EXERCISE PROMPT:
Only the lines below from the one containing "yellow camera [815,131,915,234]" through the one containing "none -> blue plane [283,60,360,122]" belong in the answer, set down exactly, with the pictures left out.

PROVIDED INFORMATION:

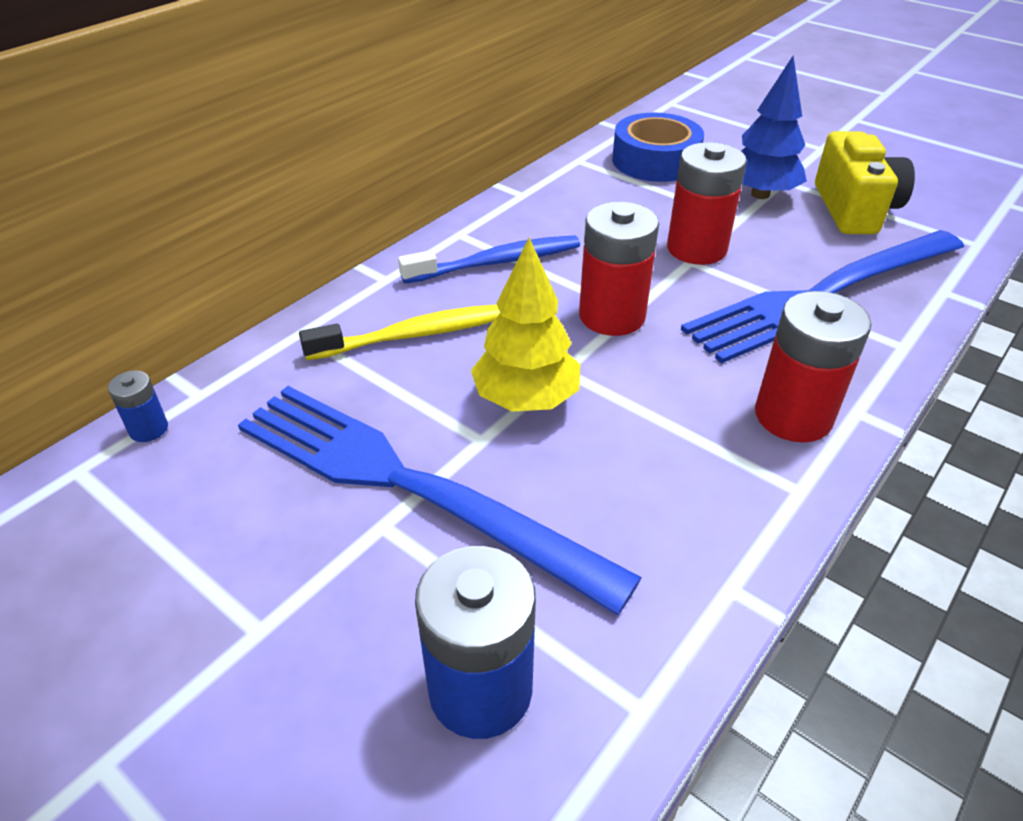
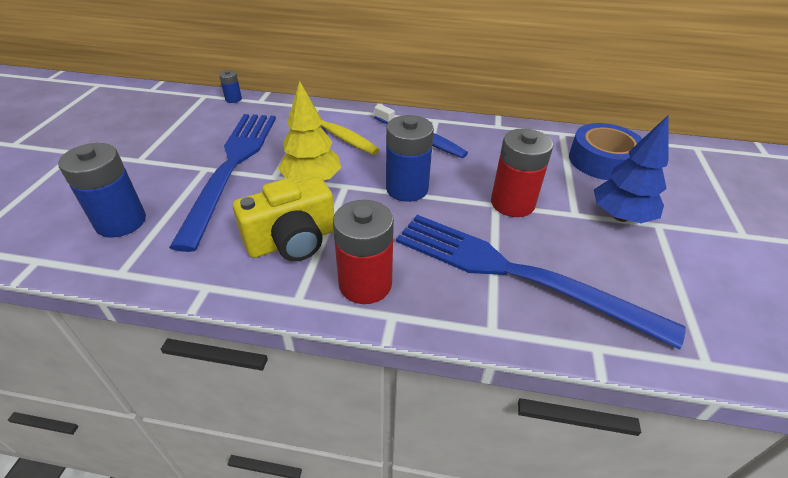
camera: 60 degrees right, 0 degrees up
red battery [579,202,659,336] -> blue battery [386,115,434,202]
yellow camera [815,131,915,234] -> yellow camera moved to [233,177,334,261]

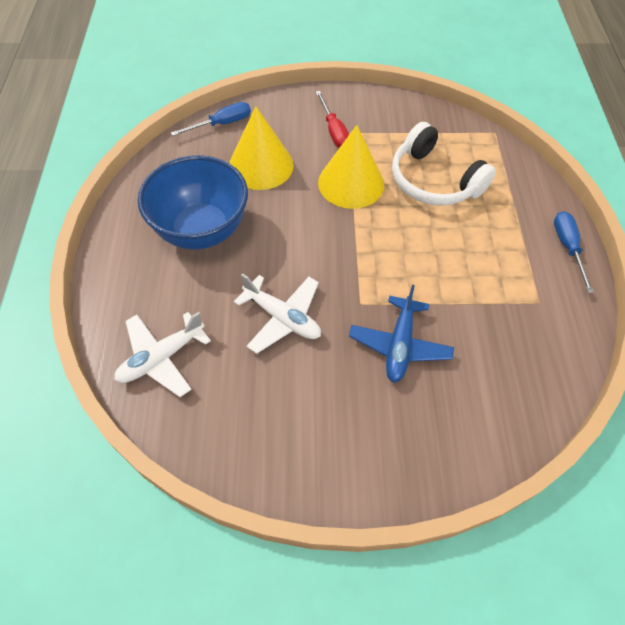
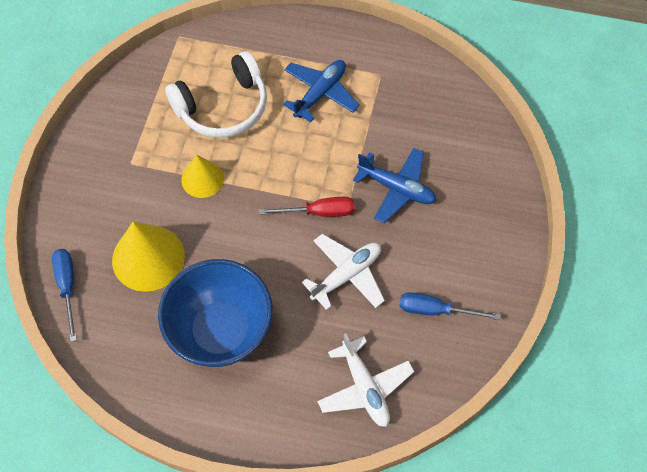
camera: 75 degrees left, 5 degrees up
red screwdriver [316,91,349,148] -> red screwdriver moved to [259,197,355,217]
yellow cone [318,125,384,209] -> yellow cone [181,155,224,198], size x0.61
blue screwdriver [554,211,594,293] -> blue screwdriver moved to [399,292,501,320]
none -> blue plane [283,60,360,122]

--

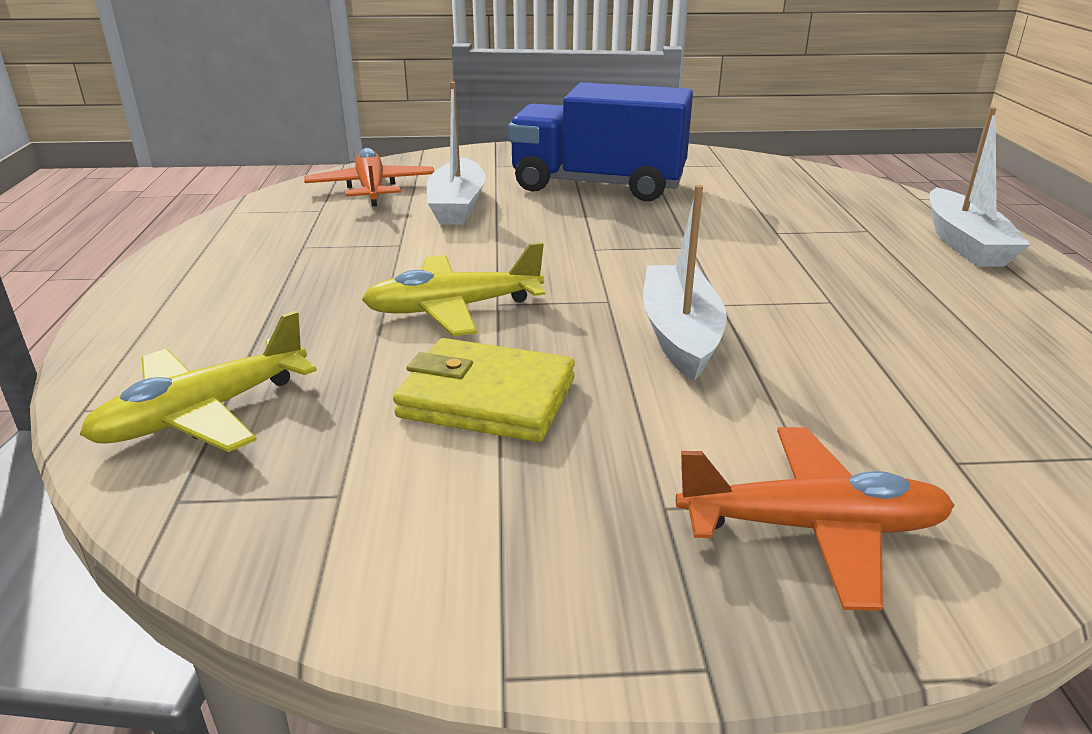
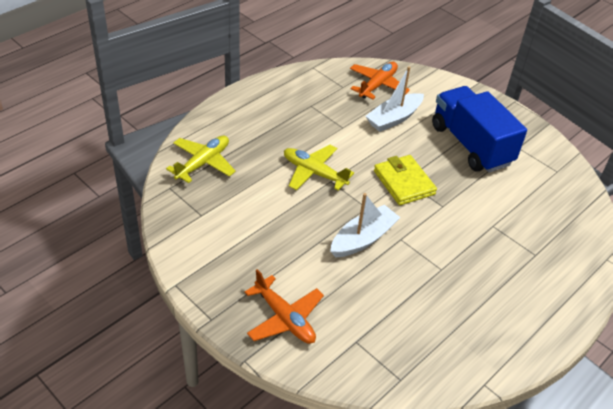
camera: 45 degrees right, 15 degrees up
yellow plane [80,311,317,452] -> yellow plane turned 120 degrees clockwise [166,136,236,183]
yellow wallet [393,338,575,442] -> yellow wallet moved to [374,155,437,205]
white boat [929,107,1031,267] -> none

==

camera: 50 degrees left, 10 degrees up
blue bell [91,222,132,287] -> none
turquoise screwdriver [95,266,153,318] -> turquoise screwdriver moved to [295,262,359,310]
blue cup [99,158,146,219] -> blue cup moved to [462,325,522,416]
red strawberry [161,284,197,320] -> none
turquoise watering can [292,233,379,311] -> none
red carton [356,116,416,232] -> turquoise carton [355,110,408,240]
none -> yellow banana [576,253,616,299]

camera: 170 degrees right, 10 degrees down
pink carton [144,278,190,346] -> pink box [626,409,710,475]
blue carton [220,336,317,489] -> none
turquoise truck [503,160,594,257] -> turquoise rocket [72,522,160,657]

OUTPUT BELOW:
yellow camera [815,131,915,234] -> yellow camera moved to [233,177,334,261]

camera: 75 degrees left, 5 degrees up
red screwdriver [316,91,349,148] -> red screwdriver moved to [259,197,355,217]
yellow cone [318,125,384,209] -> yellow cone [181,155,224,198], size x0.61
blue screwdriver [554,211,594,293] -> blue screwdriver moved to [399,292,501,320]
none -> blue plane [283,60,360,122]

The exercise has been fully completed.